┌─ SUPPLIED DATA
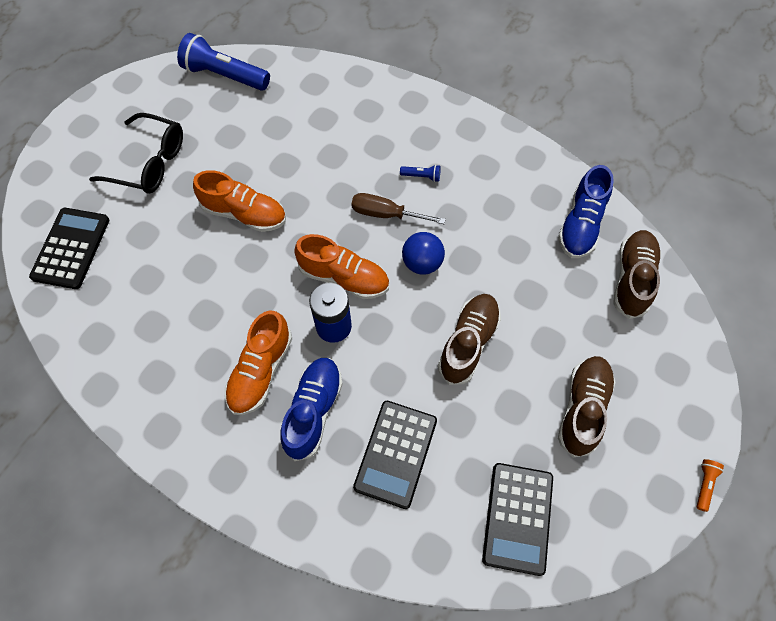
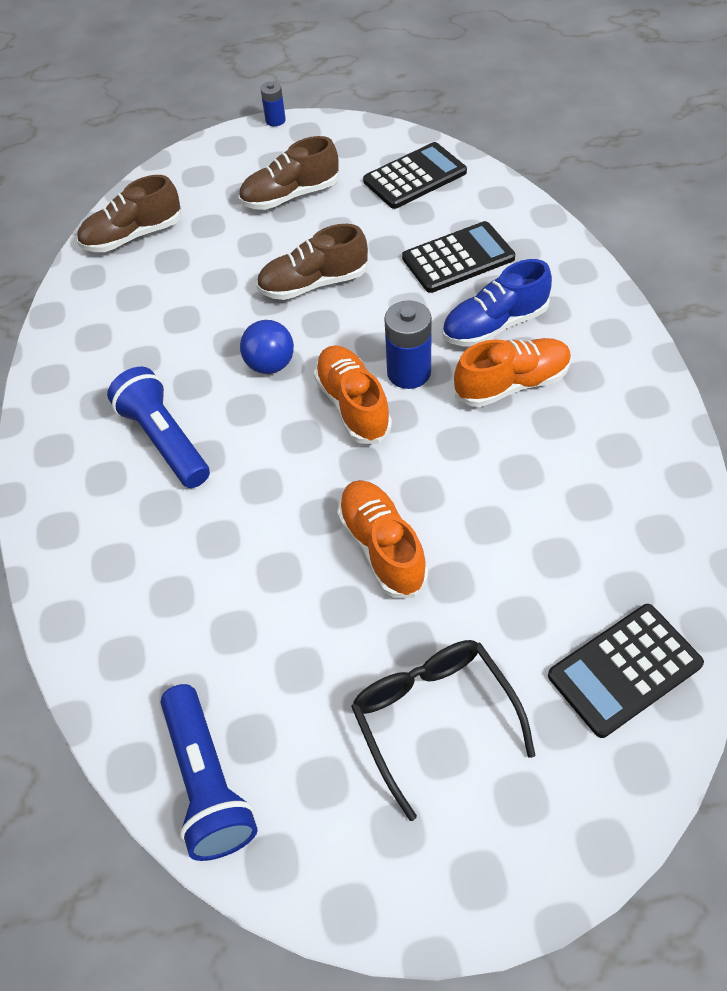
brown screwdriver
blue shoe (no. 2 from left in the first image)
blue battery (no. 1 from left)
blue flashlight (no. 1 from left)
└─
__ACTION ITEM__.
Take the whole listing above and copy it exactly. Pictures do not go into the copy.

__EXPECTED OUTPUT__.
brown screwdriver
blue shoe (no. 2 from left in the first image)
blue battery (no. 1 from left)
blue flashlight (no. 1 from left)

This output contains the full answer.